[To be done]
Return the rows below verbatim, from the start of the rows through the line that contains "red triangle at (331, 188): moved 3 px up", both ends included. Leave the pictures out of your answer.

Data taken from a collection
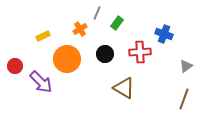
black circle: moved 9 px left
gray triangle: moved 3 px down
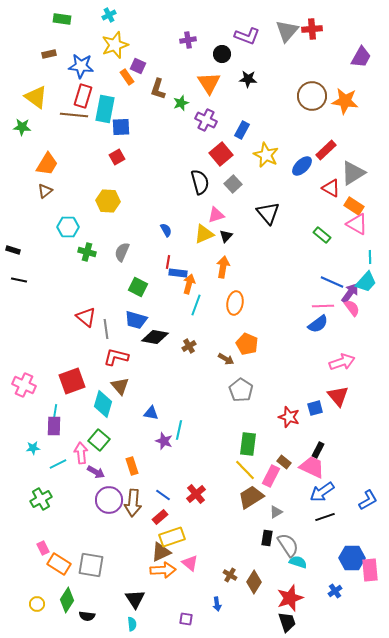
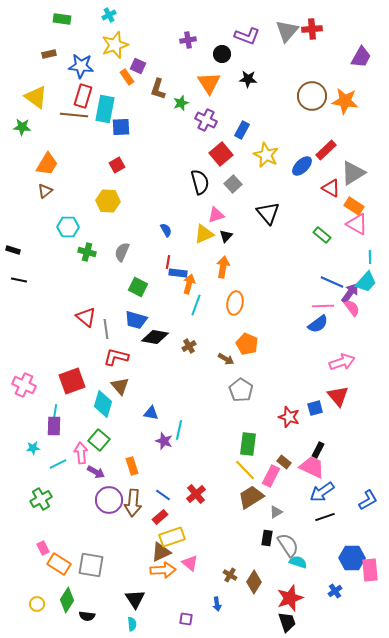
red square at (117, 157): moved 8 px down
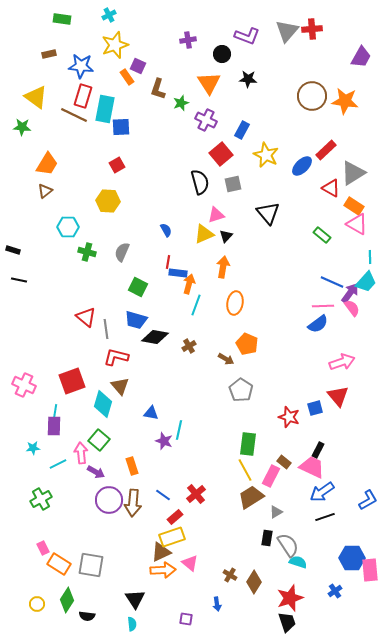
brown line at (74, 115): rotated 20 degrees clockwise
gray square at (233, 184): rotated 30 degrees clockwise
yellow line at (245, 470): rotated 15 degrees clockwise
red rectangle at (160, 517): moved 15 px right
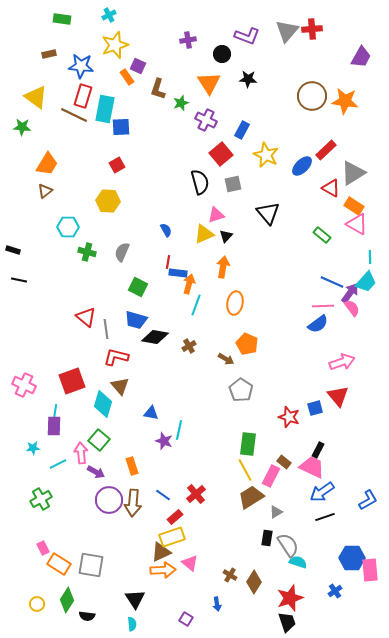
purple square at (186, 619): rotated 24 degrees clockwise
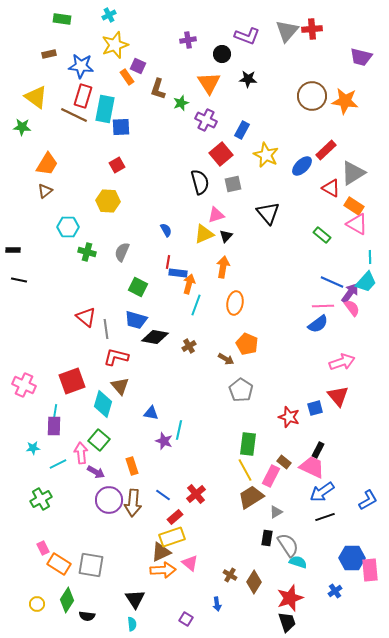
purple trapezoid at (361, 57): rotated 75 degrees clockwise
black rectangle at (13, 250): rotated 16 degrees counterclockwise
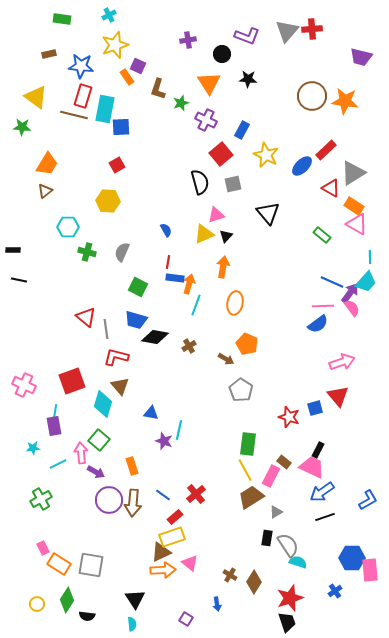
brown line at (74, 115): rotated 12 degrees counterclockwise
blue rectangle at (178, 273): moved 3 px left, 5 px down
purple rectangle at (54, 426): rotated 12 degrees counterclockwise
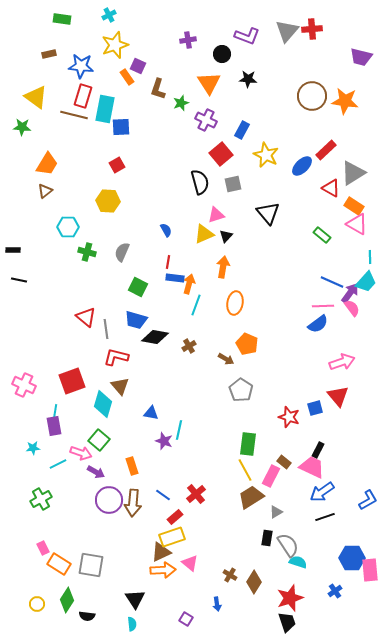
pink arrow at (81, 453): rotated 115 degrees clockwise
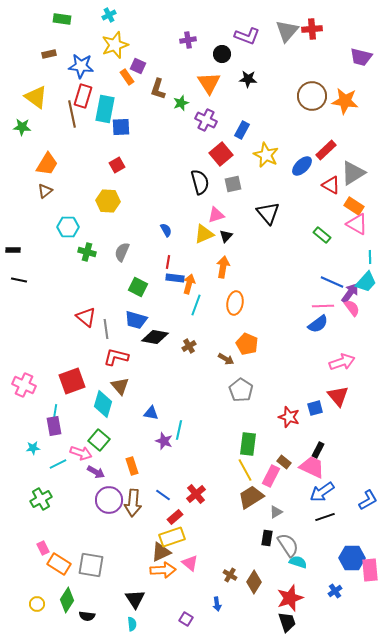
brown line at (74, 115): moved 2 px left, 1 px up; rotated 64 degrees clockwise
red triangle at (331, 188): moved 3 px up
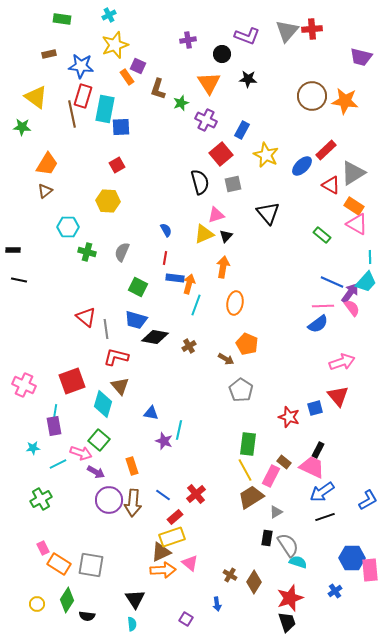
red line at (168, 262): moved 3 px left, 4 px up
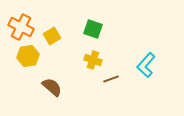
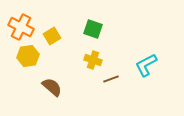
cyan L-shape: rotated 20 degrees clockwise
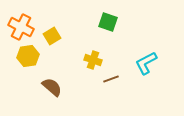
green square: moved 15 px right, 7 px up
cyan L-shape: moved 2 px up
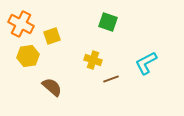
orange cross: moved 3 px up
yellow square: rotated 12 degrees clockwise
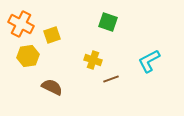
yellow square: moved 1 px up
cyan L-shape: moved 3 px right, 2 px up
brown semicircle: rotated 15 degrees counterclockwise
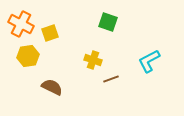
yellow square: moved 2 px left, 2 px up
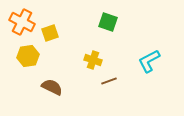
orange cross: moved 1 px right, 2 px up
brown line: moved 2 px left, 2 px down
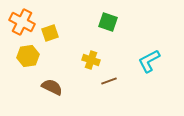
yellow cross: moved 2 px left
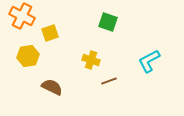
orange cross: moved 6 px up
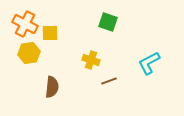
orange cross: moved 3 px right, 8 px down
yellow square: rotated 18 degrees clockwise
yellow hexagon: moved 1 px right, 3 px up
cyan L-shape: moved 2 px down
brown semicircle: rotated 70 degrees clockwise
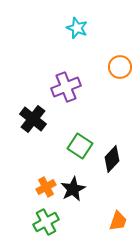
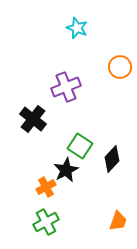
black star: moved 7 px left, 19 px up
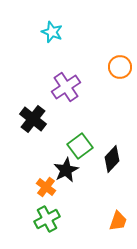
cyan star: moved 25 px left, 4 px down
purple cross: rotated 12 degrees counterclockwise
green square: rotated 20 degrees clockwise
orange cross: rotated 24 degrees counterclockwise
green cross: moved 1 px right, 3 px up
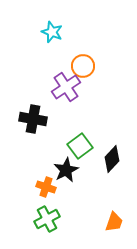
orange circle: moved 37 px left, 1 px up
black cross: rotated 28 degrees counterclockwise
orange cross: rotated 18 degrees counterclockwise
orange trapezoid: moved 4 px left, 1 px down
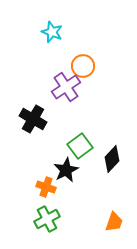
black cross: rotated 20 degrees clockwise
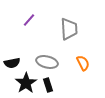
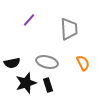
black star: rotated 15 degrees clockwise
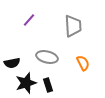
gray trapezoid: moved 4 px right, 3 px up
gray ellipse: moved 5 px up
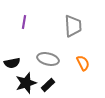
purple line: moved 5 px left, 2 px down; rotated 32 degrees counterclockwise
gray ellipse: moved 1 px right, 2 px down
black rectangle: rotated 64 degrees clockwise
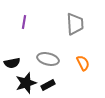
gray trapezoid: moved 2 px right, 2 px up
black rectangle: rotated 16 degrees clockwise
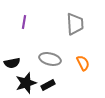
gray ellipse: moved 2 px right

[Output for this task]
black circle: moved 9 px left
gray triangle: moved 3 px down
red square at (117, 157): moved 8 px down
brown line at (74, 115): rotated 20 degrees clockwise
gray square at (233, 184): rotated 30 degrees clockwise
yellow line at (245, 470): rotated 15 degrees clockwise
red rectangle at (160, 517): moved 15 px right
purple square at (186, 619): rotated 24 degrees clockwise
purple trapezoid at (361, 57): rotated 75 degrees clockwise
black rectangle at (13, 250): rotated 16 degrees counterclockwise
brown line at (74, 115): rotated 12 degrees counterclockwise
blue rectangle at (178, 273): moved 3 px left, 5 px down
purple rectangle at (54, 426): rotated 12 degrees counterclockwise
pink arrow at (81, 453): rotated 115 degrees clockwise
brown line at (74, 115): moved 2 px left, 1 px up; rotated 64 degrees clockwise
red triangle at (331, 188): moved 3 px up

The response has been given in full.